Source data
--- begin ---
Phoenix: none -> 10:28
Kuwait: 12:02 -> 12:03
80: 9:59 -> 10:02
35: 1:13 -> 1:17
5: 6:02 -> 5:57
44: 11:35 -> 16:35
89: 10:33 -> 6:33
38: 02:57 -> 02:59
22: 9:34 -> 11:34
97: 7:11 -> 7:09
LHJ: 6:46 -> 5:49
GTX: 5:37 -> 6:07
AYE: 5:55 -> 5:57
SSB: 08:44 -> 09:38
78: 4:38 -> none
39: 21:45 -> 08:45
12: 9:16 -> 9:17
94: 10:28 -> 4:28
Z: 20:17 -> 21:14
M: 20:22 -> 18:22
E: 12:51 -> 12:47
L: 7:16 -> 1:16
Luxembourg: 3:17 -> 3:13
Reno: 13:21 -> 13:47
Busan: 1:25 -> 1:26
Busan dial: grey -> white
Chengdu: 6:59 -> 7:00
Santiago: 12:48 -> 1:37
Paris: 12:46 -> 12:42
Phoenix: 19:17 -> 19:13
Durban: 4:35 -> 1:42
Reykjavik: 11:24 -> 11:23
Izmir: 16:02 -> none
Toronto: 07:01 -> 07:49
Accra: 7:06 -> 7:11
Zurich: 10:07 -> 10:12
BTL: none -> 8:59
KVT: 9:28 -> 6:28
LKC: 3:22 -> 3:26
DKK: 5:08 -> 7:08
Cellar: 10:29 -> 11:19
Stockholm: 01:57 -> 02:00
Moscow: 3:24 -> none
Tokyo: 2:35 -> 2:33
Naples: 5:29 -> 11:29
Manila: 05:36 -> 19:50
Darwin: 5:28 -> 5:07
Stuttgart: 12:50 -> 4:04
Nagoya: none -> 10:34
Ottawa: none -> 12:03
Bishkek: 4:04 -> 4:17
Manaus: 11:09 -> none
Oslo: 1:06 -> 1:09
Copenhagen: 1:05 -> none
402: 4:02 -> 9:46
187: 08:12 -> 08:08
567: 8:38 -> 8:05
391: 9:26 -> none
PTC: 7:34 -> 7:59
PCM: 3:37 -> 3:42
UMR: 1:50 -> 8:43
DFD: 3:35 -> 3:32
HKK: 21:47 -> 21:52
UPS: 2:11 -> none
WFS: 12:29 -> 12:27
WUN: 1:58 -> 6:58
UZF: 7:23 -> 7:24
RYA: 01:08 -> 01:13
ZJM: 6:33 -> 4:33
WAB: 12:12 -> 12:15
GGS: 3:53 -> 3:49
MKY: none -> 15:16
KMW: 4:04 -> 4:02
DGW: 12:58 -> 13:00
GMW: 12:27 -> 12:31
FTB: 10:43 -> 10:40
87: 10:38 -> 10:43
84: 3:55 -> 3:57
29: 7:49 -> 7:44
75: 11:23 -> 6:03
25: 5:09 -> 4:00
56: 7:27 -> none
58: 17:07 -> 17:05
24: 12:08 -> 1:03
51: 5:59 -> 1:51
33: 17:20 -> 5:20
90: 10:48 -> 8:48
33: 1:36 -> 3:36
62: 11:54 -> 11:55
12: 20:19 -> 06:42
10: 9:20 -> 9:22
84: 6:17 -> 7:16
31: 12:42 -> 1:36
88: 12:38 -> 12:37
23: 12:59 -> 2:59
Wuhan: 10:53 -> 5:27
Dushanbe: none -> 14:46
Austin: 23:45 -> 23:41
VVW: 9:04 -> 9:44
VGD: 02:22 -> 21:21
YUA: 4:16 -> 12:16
--- end ---
Copy out every one of the lines above, keeping each exactly as it appears.

__SOLUTION FOR THIS EXERCISE__:
Phoenix: none -> 10:28
Kuwait: 12:02 -> 12:03
80: 9:59 -> 10:02
35: 1:13 -> 1:17
5: 6:02 -> 5:57
44: 11:35 -> 16:35
89: 10:33 -> 6:33
38: 02:57 -> 02:59
22: 9:34 -> 11:34
97: 7:11 -> 7:09
LHJ: 6:46 -> 5:49
GTX: 5:37 -> 6:07
AYE: 5:55 -> 5:57
SSB: 08:44 -> 09:38
78: 4:38 -> none
39: 21:45 -> 08:45
12: 9:16 -> 9:17
94: 10:28 -> 4:28
Z: 20:17 -> 21:14
M: 20:22 -> 18:22
E: 12:51 -> 12:47
L: 7:16 -> 1:16
Luxembourg: 3:17 -> 3:13
Reno: 13:21 -> 13:47
Busan: 1:25 -> 1:26
Busan dial: grey -> white
Chengdu: 6:59 -> 7:00
Santiago: 12:48 -> 1:37
Paris: 12:46 -> 12:42
Phoenix: 19:17 -> 19:13
Durban: 4:35 -> 1:42
Reykjavik: 11:24 -> 11:23
Izmir: 16:02 -> none
Toronto: 07:01 -> 07:49
Accra: 7:06 -> 7:11
Zurich: 10:07 -> 10:12
BTL: none -> 8:59
KVT: 9:28 -> 6:28
LKC: 3:22 -> 3:26
DKK: 5:08 -> 7:08
Cellar: 10:29 -> 11:19
Stockholm: 01:57 -> 02:00
Moscow: 3:24 -> none
Tokyo: 2:35 -> 2:33
Naples: 5:29 -> 11:29
Manila: 05:36 -> 19:50
Darwin: 5:28 -> 5:07
Stuttgart: 12:50 -> 4:04
Nagoya: none -> 10:34
Ottawa: none -> 12:03
Bishkek: 4:04 -> 4:17
Manaus: 11:09 -> none
Oslo: 1:06 -> 1:09
Copenhagen: 1:05 -> none
402: 4:02 -> 9:46
187: 08:12 -> 08:08
567: 8:38 -> 8:05
391: 9:26 -> none
PTC: 7:34 -> 7:59
PCM: 3:37 -> 3:42
UMR: 1:50 -> 8:43
DFD: 3:35 -> 3:32
HKK: 21:47 -> 21:52
UPS: 2:11 -> none
WFS: 12:29 -> 12:27
WUN: 1:58 -> 6:58
UZF: 7:23 -> 7:24
RYA: 01:08 -> 01:13
ZJM: 6:33 -> 4:33
WAB: 12:12 -> 12:15
GGS: 3:53 -> 3:49
MKY: none -> 15:16
KMW: 4:04 -> 4:02
DGW: 12:58 -> 13:00
GMW: 12:27 -> 12:31
FTB: 10:43 -> 10:40
87: 10:38 -> 10:43
84: 3:55 -> 3:57
29: 7:49 -> 7:44
75: 11:23 -> 6:03
25: 5:09 -> 4:00
56: 7:27 -> none
58: 17:07 -> 17:05
24: 12:08 -> 1:03
51: 5:59 -> 1:51
33: 17:20 -> 5:20
90: 10:48 -> 8:48
33: 1:36 -> 3:36
62: 11:54 -> 11:55
12: 20:19 -> 06:42
10: 9:20 -> 9:22
84: 6:17 -> 7:16
31: 12:42 -> 1:36
88: 12:38 -> 12:37
23: 12:59 -> 2:59
Wuhan: 10:53 -> 5:27
Dushanbe: none -> 14:46
Austin: 23:45 -> 23:41
VVW: 9:04 -> 9:44
VGD: 02:22 -> 21:21
YUA: 4:16 -> 12:16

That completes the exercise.